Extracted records
┄┄┄┄┄┄

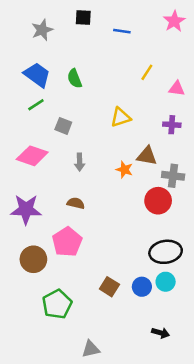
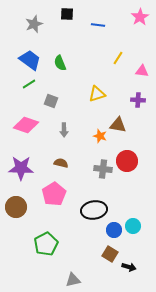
gray cross: (173, 176) -> (103, 169), moved
black ellipse: (166, 252) -> (94, 210), moved
brown circle: (33, 259) -> (16, 207), moved
brown square: (109, 287) -> (110, 254), moved

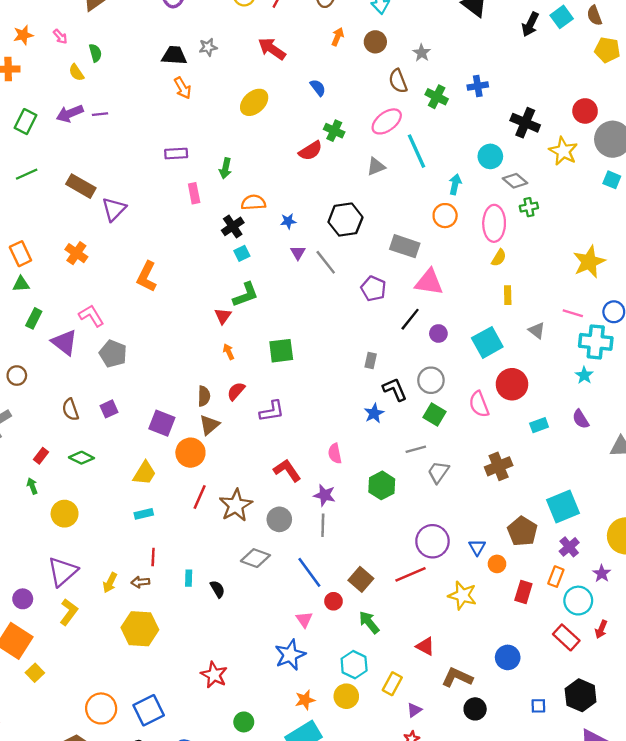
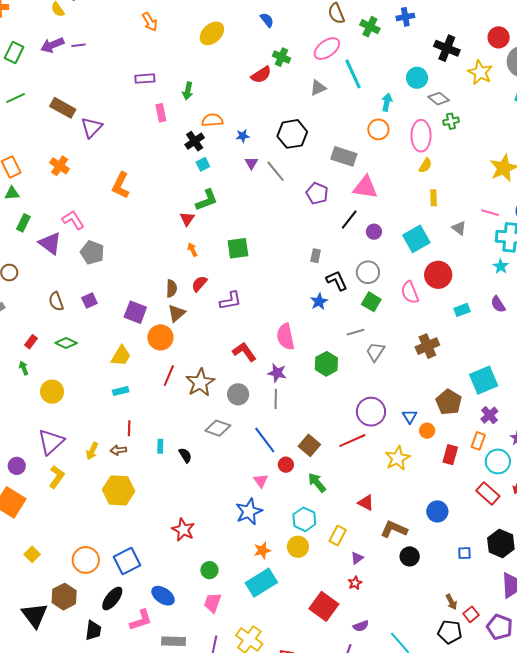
pink semicircle: (335, 453) -> (285, 337), size x1.5
yellow star: (462, 595) -> (398, 458), turned 30
yellow square: (35, 673) -> (32, 554), moved

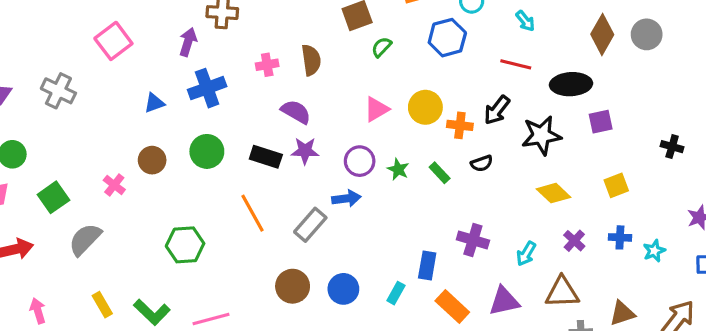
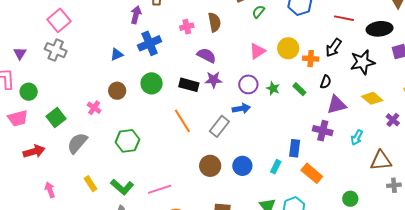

┄┄┄┄┄┄

**Activity**
The answer should be one number: how many lines in the data contain the word "square".

**Task solution**
2